EXERCISE MATERIAL Block Start

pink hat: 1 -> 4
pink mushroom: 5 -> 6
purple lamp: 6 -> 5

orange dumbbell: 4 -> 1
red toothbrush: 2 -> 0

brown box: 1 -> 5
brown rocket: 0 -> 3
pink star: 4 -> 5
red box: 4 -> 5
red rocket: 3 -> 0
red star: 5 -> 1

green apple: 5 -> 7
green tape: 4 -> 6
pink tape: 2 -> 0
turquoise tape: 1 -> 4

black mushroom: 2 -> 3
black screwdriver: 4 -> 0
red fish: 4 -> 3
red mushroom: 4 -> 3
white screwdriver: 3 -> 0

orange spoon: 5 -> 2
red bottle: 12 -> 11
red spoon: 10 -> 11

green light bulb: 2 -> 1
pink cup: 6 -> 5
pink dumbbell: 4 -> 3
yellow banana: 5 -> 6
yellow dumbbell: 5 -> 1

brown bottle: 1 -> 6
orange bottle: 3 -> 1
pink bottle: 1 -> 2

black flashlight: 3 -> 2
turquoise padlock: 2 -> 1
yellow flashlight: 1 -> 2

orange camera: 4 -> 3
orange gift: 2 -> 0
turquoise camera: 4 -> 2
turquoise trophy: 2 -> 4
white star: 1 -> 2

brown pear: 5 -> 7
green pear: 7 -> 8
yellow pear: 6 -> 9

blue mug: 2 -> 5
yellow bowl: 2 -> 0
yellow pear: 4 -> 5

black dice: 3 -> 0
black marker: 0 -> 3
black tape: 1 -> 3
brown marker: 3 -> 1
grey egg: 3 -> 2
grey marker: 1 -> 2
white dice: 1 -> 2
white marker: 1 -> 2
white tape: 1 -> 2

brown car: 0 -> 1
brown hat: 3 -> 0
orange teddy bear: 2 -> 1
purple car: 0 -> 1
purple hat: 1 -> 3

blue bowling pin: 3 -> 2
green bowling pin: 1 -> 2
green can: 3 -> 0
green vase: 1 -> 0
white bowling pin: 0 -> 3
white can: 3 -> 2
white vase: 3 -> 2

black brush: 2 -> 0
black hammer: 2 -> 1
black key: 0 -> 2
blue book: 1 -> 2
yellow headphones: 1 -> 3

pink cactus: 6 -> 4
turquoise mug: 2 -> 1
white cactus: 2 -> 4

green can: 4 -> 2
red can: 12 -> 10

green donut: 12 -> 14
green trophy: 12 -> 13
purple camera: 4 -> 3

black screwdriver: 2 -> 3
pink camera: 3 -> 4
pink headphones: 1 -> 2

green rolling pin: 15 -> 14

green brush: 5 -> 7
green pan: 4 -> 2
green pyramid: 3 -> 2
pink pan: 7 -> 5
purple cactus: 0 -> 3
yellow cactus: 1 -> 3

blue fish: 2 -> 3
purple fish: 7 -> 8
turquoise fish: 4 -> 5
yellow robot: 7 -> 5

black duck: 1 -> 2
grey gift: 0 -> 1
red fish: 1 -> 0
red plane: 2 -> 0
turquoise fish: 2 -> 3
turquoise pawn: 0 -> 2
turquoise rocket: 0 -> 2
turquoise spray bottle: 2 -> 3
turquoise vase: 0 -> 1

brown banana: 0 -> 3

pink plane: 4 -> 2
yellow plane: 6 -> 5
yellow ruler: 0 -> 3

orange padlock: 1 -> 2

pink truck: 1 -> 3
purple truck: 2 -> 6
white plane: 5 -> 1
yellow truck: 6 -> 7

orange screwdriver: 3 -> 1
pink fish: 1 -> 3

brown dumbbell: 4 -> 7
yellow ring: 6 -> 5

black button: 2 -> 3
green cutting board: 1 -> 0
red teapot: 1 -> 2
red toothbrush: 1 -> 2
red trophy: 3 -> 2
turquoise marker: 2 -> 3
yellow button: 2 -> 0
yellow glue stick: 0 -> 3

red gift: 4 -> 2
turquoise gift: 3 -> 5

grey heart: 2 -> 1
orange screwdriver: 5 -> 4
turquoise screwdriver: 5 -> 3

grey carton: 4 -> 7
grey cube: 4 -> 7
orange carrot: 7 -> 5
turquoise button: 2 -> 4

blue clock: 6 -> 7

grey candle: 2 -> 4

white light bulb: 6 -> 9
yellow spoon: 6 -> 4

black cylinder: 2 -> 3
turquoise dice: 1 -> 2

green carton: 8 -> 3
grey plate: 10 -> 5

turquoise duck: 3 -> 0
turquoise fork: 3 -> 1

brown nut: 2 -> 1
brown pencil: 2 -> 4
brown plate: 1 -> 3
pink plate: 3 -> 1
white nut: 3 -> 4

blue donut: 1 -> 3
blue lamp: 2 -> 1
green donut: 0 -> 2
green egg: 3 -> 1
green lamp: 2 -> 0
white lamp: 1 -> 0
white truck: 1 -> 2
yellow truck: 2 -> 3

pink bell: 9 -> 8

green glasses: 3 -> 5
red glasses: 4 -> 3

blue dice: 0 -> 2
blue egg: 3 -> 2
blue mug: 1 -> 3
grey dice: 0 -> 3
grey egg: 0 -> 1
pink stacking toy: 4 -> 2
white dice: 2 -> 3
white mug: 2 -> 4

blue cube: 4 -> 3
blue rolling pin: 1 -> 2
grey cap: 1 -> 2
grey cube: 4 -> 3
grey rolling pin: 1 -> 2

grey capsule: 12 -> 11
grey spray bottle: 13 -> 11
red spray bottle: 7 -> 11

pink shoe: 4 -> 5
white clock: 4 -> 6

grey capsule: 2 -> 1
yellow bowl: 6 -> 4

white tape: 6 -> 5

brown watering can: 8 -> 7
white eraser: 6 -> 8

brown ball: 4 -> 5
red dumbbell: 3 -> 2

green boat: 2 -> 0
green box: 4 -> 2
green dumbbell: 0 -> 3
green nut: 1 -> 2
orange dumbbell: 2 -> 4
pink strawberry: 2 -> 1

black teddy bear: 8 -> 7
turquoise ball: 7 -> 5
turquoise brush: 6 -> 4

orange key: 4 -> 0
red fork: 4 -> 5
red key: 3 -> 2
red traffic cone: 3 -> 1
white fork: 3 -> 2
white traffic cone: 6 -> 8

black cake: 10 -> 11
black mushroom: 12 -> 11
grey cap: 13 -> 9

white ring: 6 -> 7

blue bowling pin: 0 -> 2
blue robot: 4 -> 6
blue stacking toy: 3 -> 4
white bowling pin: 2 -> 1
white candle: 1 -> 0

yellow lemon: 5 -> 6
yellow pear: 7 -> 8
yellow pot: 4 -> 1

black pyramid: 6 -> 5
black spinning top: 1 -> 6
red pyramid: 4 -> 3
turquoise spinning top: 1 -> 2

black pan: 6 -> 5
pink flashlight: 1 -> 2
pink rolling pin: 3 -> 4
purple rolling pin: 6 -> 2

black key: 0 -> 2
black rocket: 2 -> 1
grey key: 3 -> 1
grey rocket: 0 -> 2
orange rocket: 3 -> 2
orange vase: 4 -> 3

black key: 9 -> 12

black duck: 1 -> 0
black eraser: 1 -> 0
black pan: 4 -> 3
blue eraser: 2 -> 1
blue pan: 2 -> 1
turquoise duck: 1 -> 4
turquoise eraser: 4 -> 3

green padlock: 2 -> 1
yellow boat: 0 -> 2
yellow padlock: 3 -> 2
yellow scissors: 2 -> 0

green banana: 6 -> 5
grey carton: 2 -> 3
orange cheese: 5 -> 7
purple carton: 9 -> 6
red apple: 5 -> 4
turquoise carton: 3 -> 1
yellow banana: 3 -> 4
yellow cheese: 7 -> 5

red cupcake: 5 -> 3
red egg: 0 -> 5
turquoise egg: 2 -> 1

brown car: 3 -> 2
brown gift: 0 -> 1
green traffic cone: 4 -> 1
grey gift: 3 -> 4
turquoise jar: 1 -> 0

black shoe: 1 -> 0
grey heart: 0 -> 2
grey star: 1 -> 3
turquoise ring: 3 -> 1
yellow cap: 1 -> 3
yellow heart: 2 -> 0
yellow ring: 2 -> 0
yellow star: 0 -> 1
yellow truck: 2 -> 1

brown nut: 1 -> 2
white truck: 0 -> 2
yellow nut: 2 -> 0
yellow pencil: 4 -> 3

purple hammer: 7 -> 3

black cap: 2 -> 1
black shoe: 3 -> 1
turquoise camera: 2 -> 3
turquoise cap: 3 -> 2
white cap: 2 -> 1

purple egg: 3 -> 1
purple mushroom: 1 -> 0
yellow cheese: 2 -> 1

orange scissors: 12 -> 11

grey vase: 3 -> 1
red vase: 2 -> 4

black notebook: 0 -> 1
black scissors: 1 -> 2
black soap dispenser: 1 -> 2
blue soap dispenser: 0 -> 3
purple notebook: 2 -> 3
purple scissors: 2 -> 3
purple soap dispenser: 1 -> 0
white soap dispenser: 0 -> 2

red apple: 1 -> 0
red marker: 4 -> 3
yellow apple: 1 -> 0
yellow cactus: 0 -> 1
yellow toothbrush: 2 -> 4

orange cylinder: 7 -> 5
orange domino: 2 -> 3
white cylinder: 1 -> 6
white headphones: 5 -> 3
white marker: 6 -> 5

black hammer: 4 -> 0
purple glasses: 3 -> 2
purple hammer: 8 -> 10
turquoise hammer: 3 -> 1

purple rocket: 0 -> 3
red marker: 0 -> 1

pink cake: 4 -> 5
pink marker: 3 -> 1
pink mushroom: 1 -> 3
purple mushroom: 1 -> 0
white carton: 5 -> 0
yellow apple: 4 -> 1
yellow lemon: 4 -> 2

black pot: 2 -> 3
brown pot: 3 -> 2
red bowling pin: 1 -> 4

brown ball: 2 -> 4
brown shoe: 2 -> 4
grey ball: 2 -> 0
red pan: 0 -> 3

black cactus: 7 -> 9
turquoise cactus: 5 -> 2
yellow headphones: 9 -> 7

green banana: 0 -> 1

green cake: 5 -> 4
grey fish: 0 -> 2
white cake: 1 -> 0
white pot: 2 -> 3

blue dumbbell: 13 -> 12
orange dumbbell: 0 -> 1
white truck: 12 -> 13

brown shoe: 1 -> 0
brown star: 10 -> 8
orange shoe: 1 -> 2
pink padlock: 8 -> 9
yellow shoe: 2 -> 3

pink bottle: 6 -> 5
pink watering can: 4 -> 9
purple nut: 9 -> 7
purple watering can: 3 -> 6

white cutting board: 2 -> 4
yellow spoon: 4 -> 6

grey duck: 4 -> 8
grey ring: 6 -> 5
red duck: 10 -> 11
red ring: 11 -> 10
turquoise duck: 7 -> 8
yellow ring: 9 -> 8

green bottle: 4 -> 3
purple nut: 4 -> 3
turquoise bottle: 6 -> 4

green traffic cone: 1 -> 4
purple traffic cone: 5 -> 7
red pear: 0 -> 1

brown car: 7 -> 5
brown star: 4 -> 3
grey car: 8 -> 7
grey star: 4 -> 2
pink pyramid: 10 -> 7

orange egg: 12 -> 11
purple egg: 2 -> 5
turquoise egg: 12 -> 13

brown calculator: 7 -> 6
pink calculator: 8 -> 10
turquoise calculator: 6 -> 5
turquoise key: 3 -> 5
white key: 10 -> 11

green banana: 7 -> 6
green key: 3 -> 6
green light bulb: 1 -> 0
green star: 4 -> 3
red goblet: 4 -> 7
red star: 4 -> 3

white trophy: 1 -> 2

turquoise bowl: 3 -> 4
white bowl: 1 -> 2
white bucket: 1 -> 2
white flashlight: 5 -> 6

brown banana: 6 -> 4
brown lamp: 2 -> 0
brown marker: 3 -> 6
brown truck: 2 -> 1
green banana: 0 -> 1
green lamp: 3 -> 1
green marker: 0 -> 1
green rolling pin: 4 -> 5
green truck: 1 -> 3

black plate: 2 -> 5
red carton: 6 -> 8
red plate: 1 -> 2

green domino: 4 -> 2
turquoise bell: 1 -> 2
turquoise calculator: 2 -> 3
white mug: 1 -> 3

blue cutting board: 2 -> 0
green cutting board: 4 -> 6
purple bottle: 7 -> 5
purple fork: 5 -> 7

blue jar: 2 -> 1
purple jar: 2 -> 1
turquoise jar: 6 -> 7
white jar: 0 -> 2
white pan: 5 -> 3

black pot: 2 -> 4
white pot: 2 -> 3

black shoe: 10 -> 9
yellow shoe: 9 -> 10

EXERCISE MATERIAL Block End

(AIM OF THE TASK):
Take the line above containing "yellow heart: 2 -> 0", the line containing "orange dumbbell: 0 -> 1", and all lines in between, and copy them exactly without anything else.

(WRITTEN RESPONSE):
yellow heart: 2 -> 0
yellow ring: 2 -> 0
yellow star: 0 -> 1
yellow truck: 2 -> 1

brown nut: 1 -> 2
white truck: 0 -> 2
yellow nut: 2 -> 0
yellow pencil: 4 -> 3

purple hammer: 7 -> 3

black cap: 2 -> 1
black shoe: 3 -> 1
turquoise camera: 2 -> 3
turquoise cap: 3 -> 2
white cap: 2 -> 1

purple egg: 3 -> 1
purple mushroom: 1 -> 0
yellow cheese: 2 -> 1

orange scissors: 12 -> 11

grey vase: 3 -> 1
red vase: 2 -> 4

black notebook: 0 -> 1
black scissors: 1 -> 2
black soap dispenser: 1 -> 2
blue soap dispenser: 0 -> 3
purple notebook: 2 -> 3
purple scissors: 2 -> 3
purple soap dispenser: 1 -> 0
white soap dispenser: 0 -> 2

red apple: 1 -> 0
red marker: 4 -> 3
yellow apple: 1 -> 0
yellow cactus: 0 -> 1
yellow toothbrush: 2 -> 4

orange cylinder: 7 -> 5
orange domino: 2 -> 3
white cylinder: 1 -> 6
white headphones: 5 -> 3
white marker: 6 -> 5

black hammer: 4 -> 0
purple glasses: 3 -> 2
purple hammer: 8 -> 10
turquoise hammer: 3 -> 1

purple rocket: 0 -> 3
red marker: 0 -> 1

pink cake: 4 -> 5
pink marker: 3 -> 1
pink mushroom: 1 -> 3
purple mushroom: 1 -> 0
white carton: 5 -> 0
yellow apple: 4 -> 1
yellow lemon: 4 -> 2

black pot: 2 -> 3
brown pot: 3 -> 2
red bowling pin: 1 -> 4

brown ball: 2 -> 4
brown shoe: 2 -> 4
grey ball: 2 -> 0
red pan: 0 -> 3

black cactus: 7 -> 9
turquoise cactus: 5 -> 2
yellow headphones: 9 -> 7

green banana: 0 -> 1

green cake: 5 -> 4
grey fish: 0 -> 2
white cake: 1 -> 0
white pot: 2 -> 3

blue dumbbell: 13 -> 12
orange dumbbell: 0 -> 1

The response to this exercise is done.